#### Your instructions
Straight copy, no pictures: transcribe each entry as it stands.

──────────────────────────────

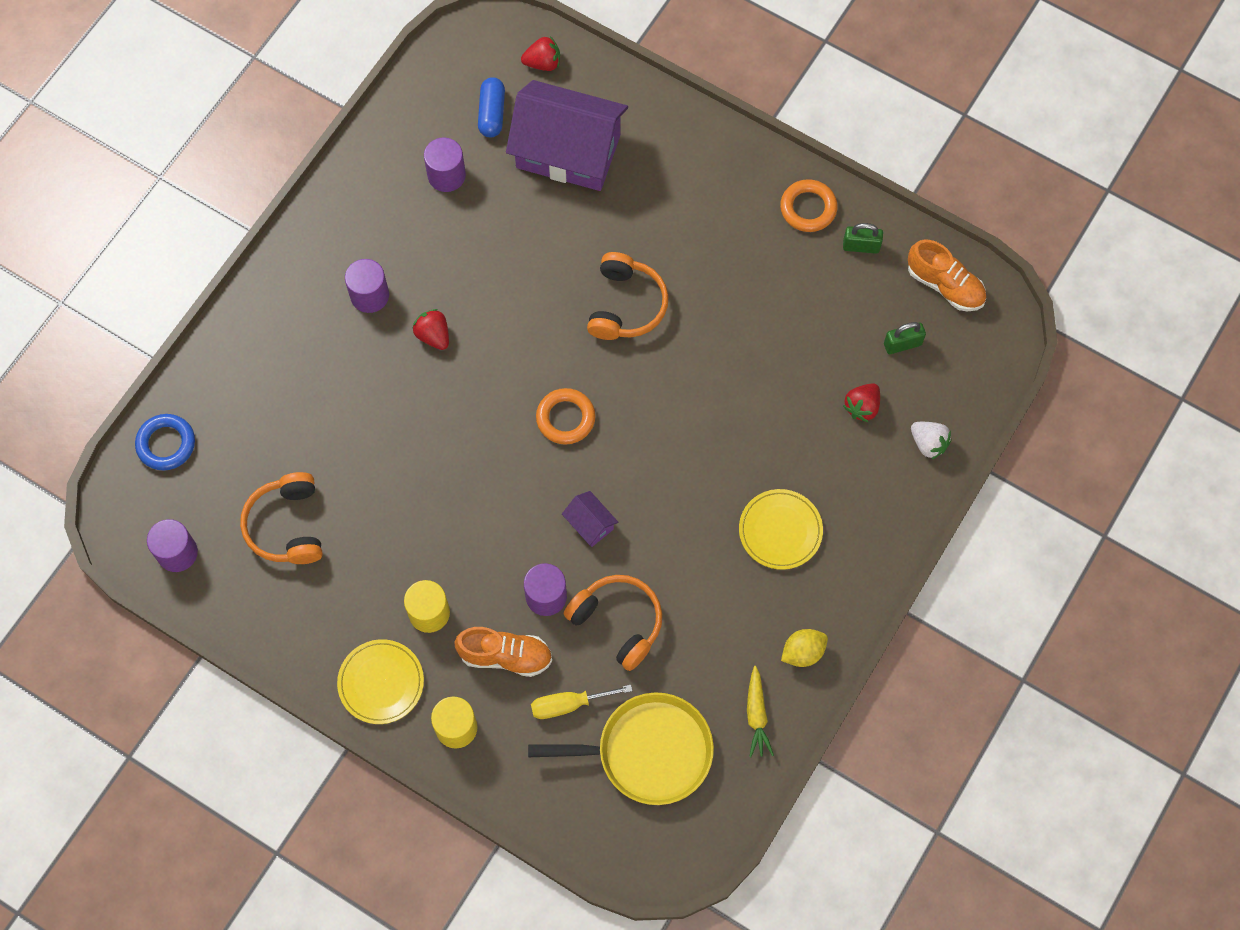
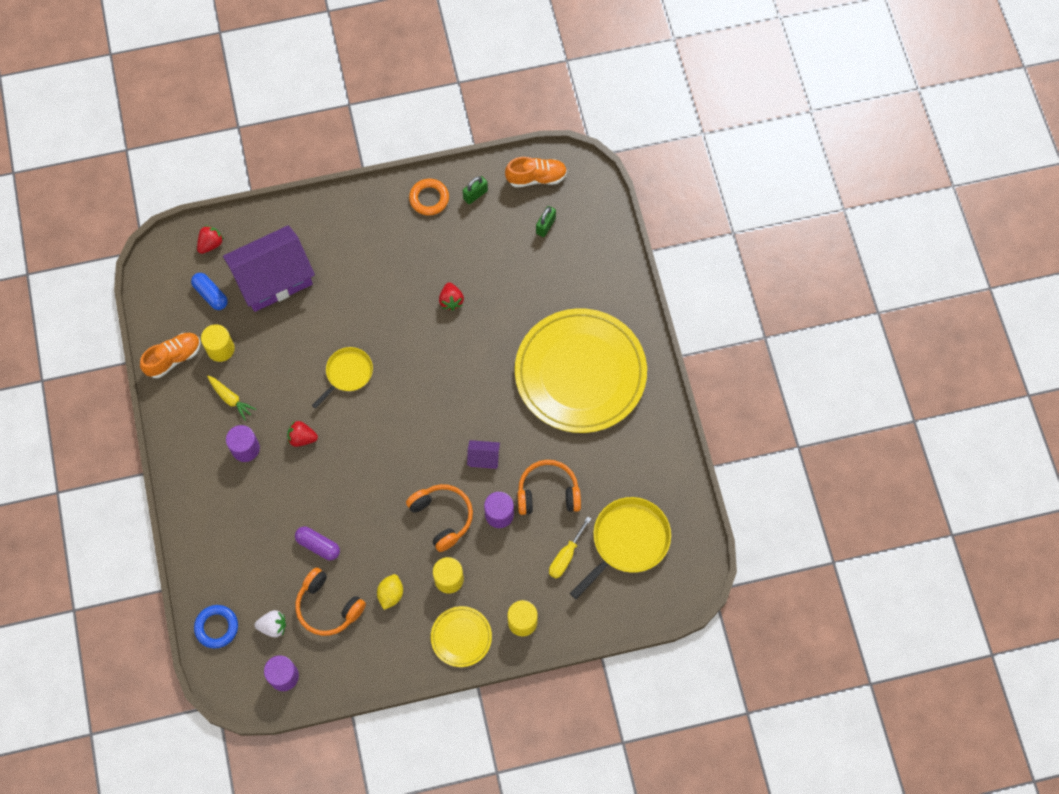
camera: 45 degrees left, 0 degrees up
(339, 456) = (318, 545): none -> purple capsule
(446, 175) = (220, 349): purple cylinder -> yellow cylinder
(505, 656) = (510, 563): orange shoe -> orange shoe (173, 358)
(543, 312) = (347, 373): none -> yellow pan
(565, 418) = (416, 417): orange ring -> none
(625, 305) = (387, 331): orange headphones -> orange headphones (442, 517)
(756, 715) = (661, 473): yellow carrot -> yellow carrot (231, 399)
(780, 530) = (580, 373): yellow plate -> yellow plate, size x2.29
(803, 652) = (651, 422): yellow lemon -> yellow lemon (391, 594)
(862, 407) = (557, 275): red strawberry -> red strawberry (451, 300)
(928, 443) = (607, 264): white strawberry -> white strawberry (273, 626)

──────────────────────────────

#### Result of the task
camera: 45 degrees left, 0 degrees up
(339, 456) = (318, 545): none -> purple capsule
(446, 175) = (220, 349): purple cylinder -> yellow cylinder
(505, 656) = (510, 563): orange shoe -> orange shoe (173, 358)
(543, 312) = (347, 373): none -> yellow pan
(565, 418) = (416, 417): orange ring -> none
(625, 305) = (387, 331): orange headphones -> orange headphones (442, 517)
(756, 715) = (661, 473): yellow carrot -> yellow carrot (231, 399)
(780, 530) = (580, 373): yellow plate -> yellow plate, size x2.29
(803, 652) = (651, 422): yellow lemon -> yellow lemon (391, 594)
(862, 407) = (557, 275): red strawberry -> red strawberry (451, 300)
(928, 443) = (607, 264): white strawberry -> white strawberry (273, 626)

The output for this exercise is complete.